TRY IT: Write out nothing except the lines running from the one containing "(679, 470) = (496, 241): turquoise" to the last line of the data, exactly as they stand.

((

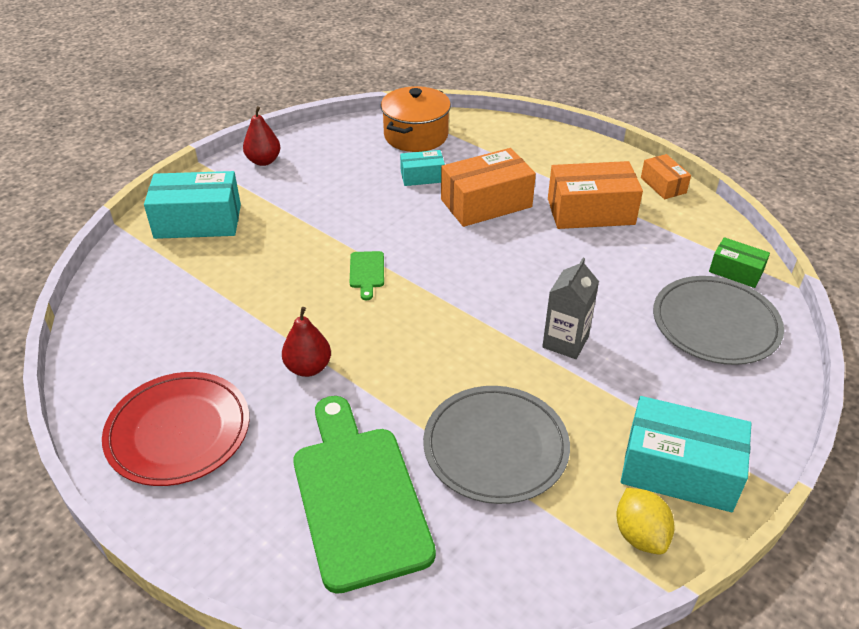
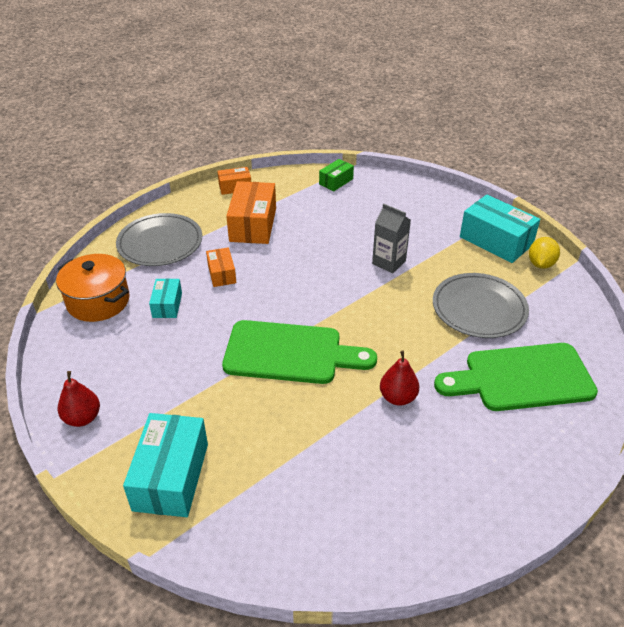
camera: 80 degrees left, 0 degrees up
(178, 431) = (461, 484): red plate -> none
(367, 272) = (290, 353): green cutting board -> green cutting board, size x2.46
(486, 203) = (221, 274): orange box -> orange box, size x0.55
(640, 535) = (540, 264): yellow lemon -> yellow lemon turned 60 degrees counterclockwise
(679, 470) = (496, 241): turquoise box -> turquoise box turned 75 degrees counterclockwise
(715, 324) = (382, 200): grey plate -> grey plate (160, 243)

))

WRITTEN ANSWER:
(679, 470) = (496, 241): turquoise box -> turquoise box turned 75 degrees counterclockwise
(715, 324) = (382, 200): grey plate -> grey plate (160, 243)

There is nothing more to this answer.